» EXERCISE INSTRUCTIONS: Go through the entries below, tally each line with the string "DIGITS", and give the final number by itself.
────────────────────
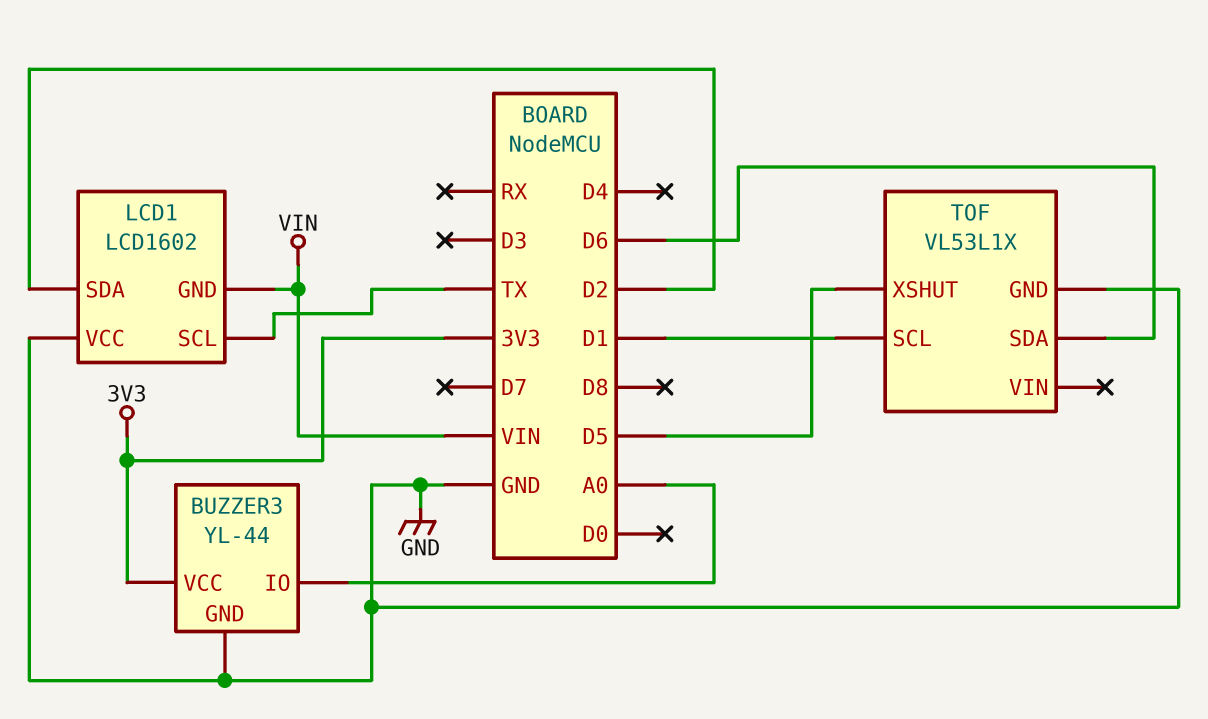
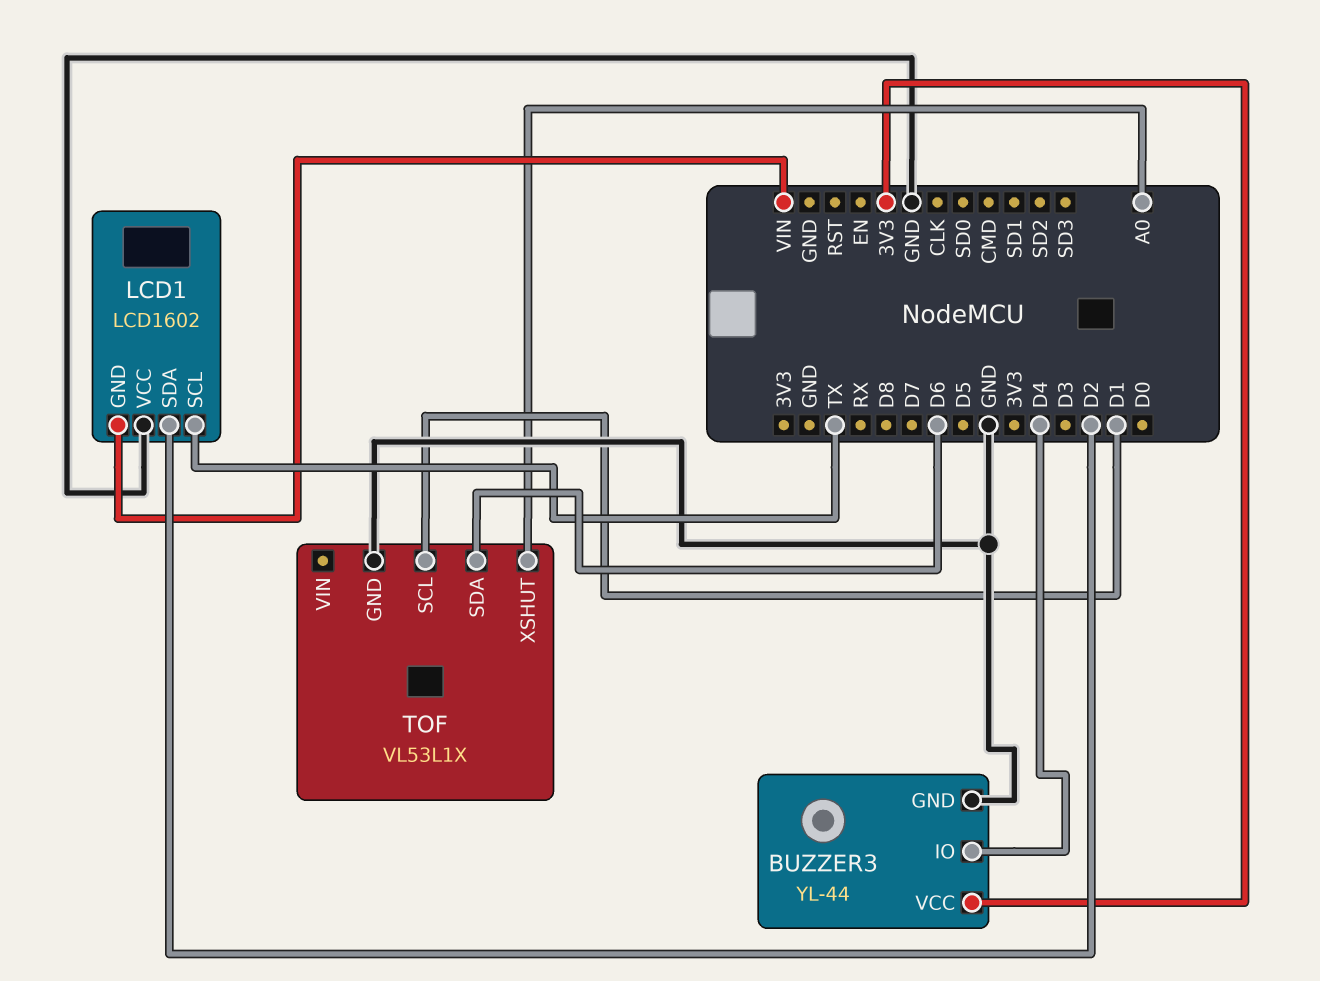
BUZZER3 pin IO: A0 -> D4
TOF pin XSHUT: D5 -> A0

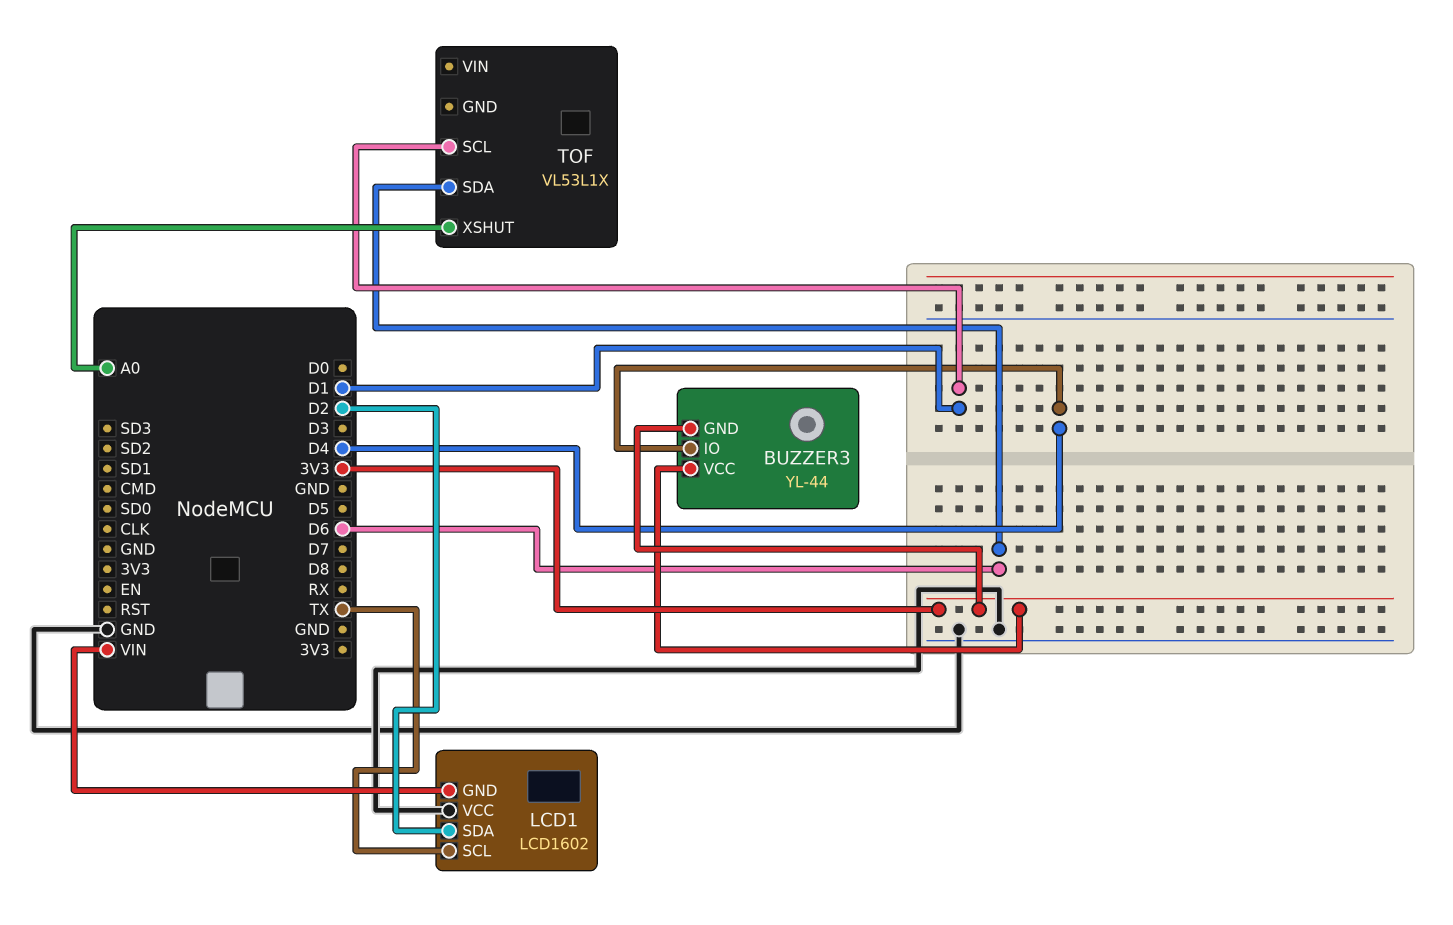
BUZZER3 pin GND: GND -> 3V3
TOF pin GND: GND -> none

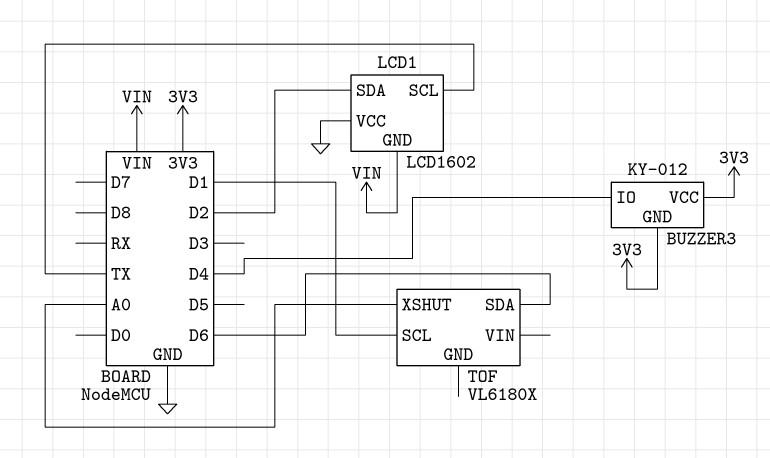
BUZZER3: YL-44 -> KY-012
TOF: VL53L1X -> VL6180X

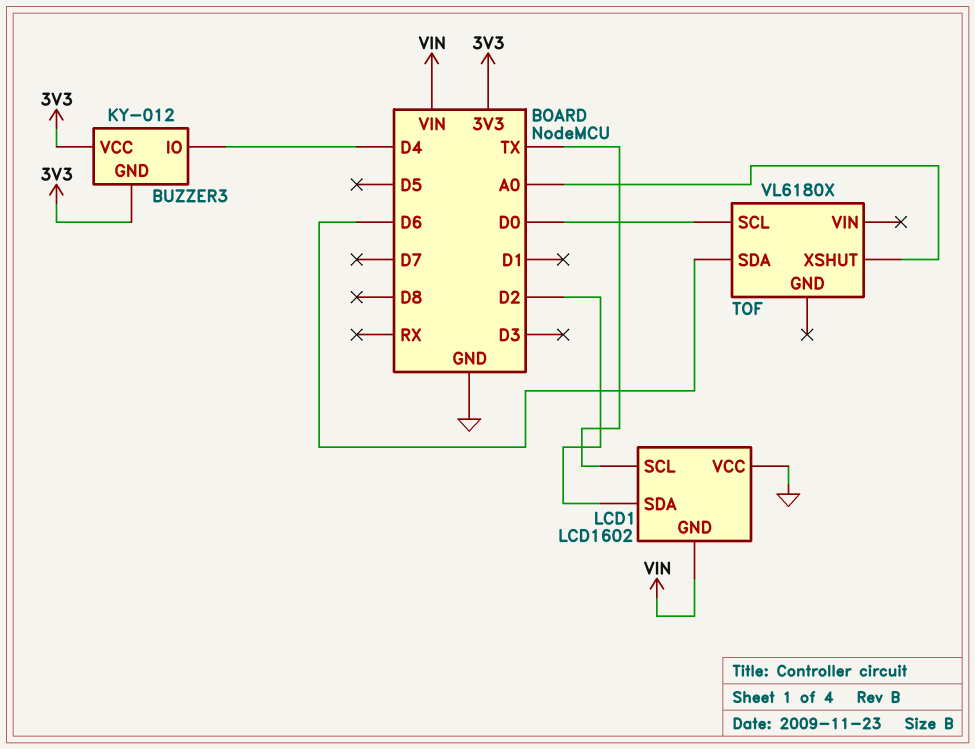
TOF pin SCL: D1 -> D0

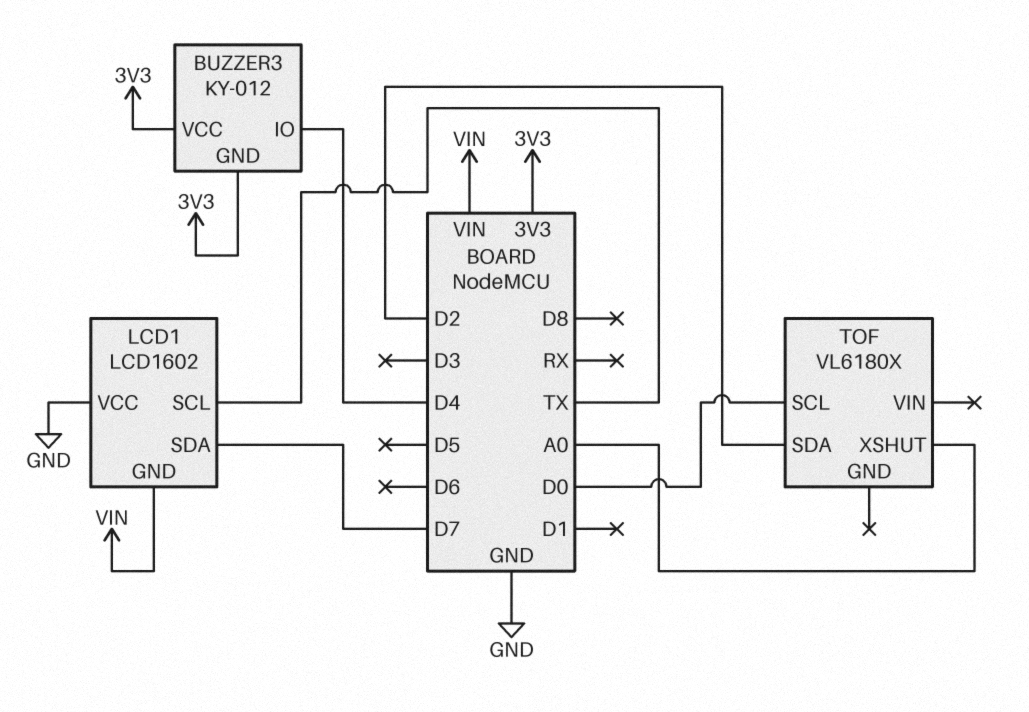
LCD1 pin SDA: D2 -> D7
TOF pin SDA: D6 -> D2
────────────────────
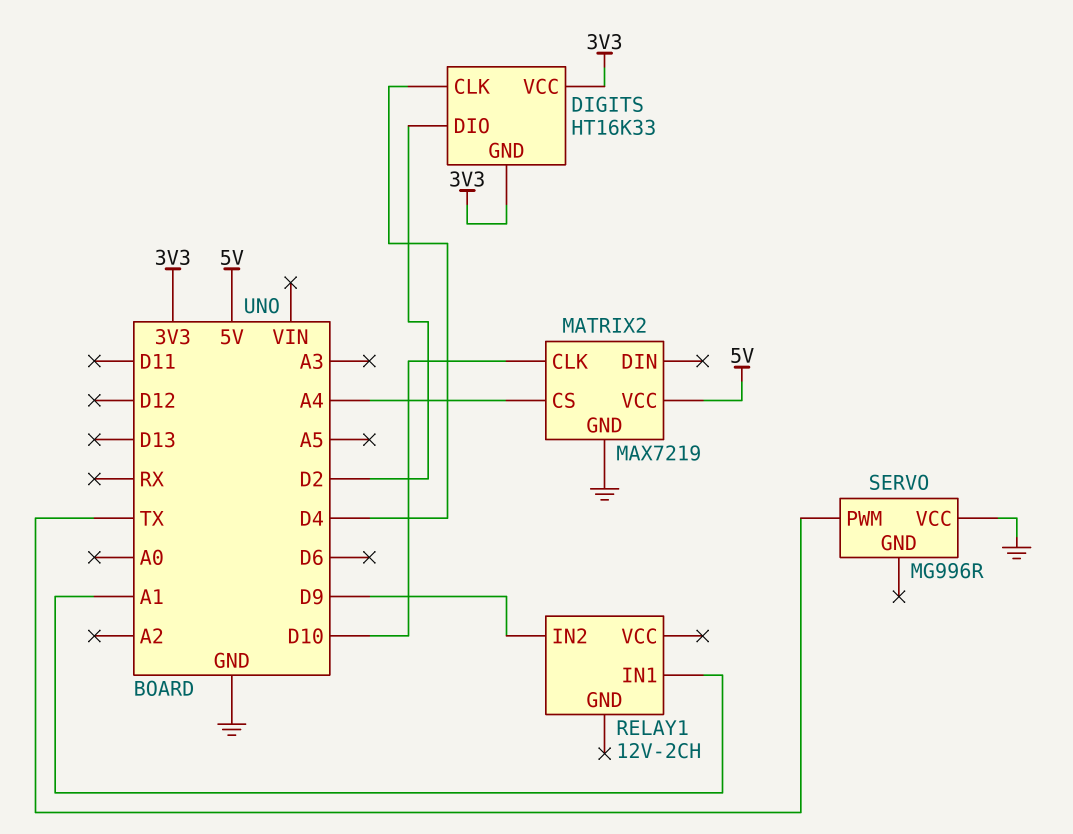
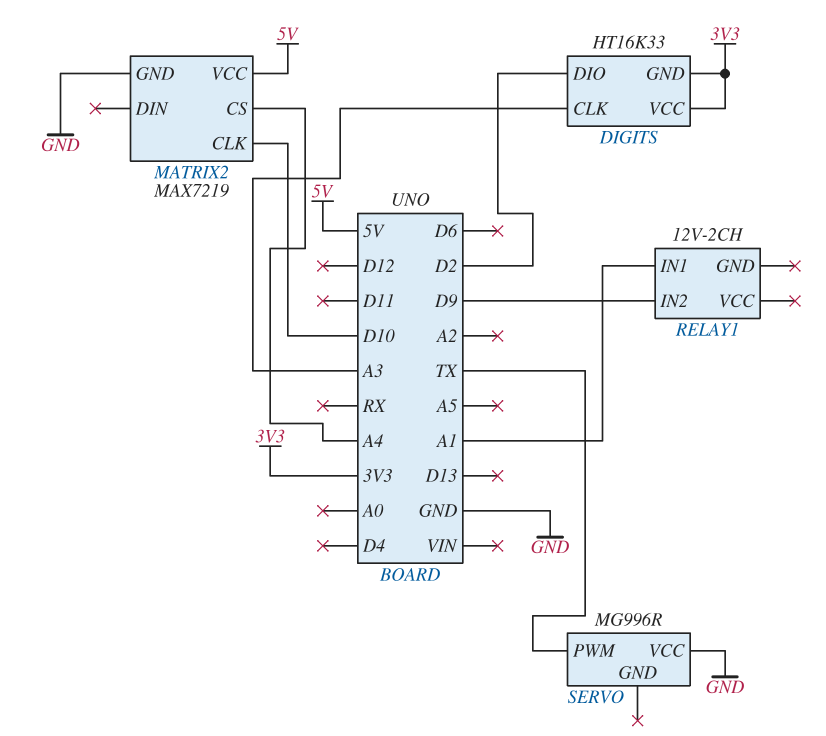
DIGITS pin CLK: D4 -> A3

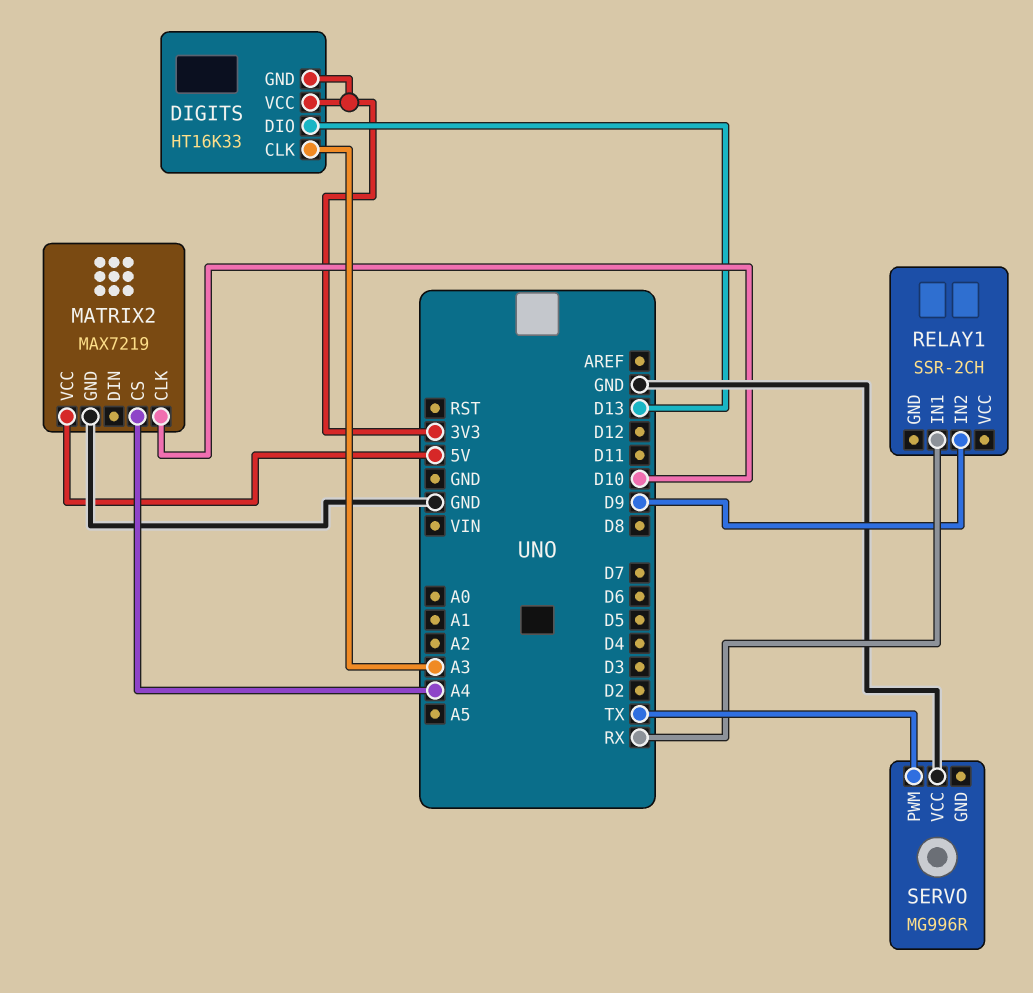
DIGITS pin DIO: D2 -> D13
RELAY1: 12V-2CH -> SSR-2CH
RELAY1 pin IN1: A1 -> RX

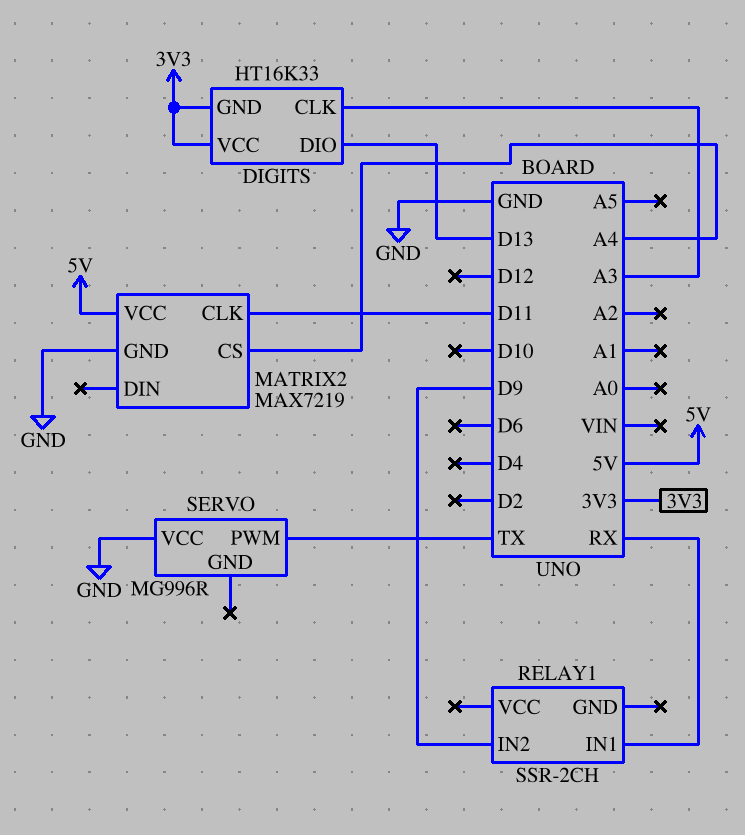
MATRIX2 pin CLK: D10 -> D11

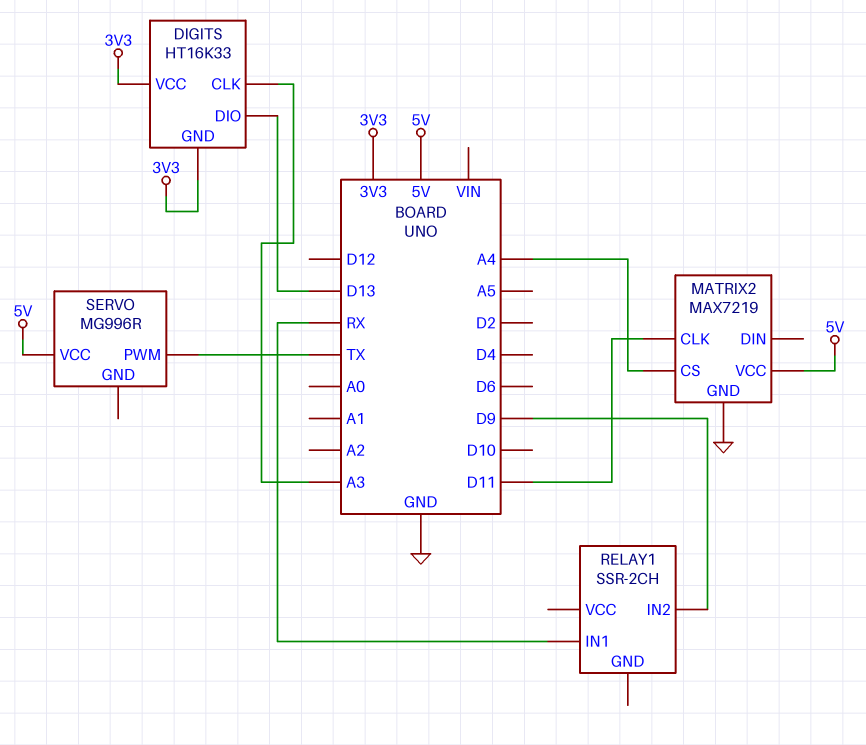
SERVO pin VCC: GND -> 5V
────────────────────
» FINISHED TASK: 2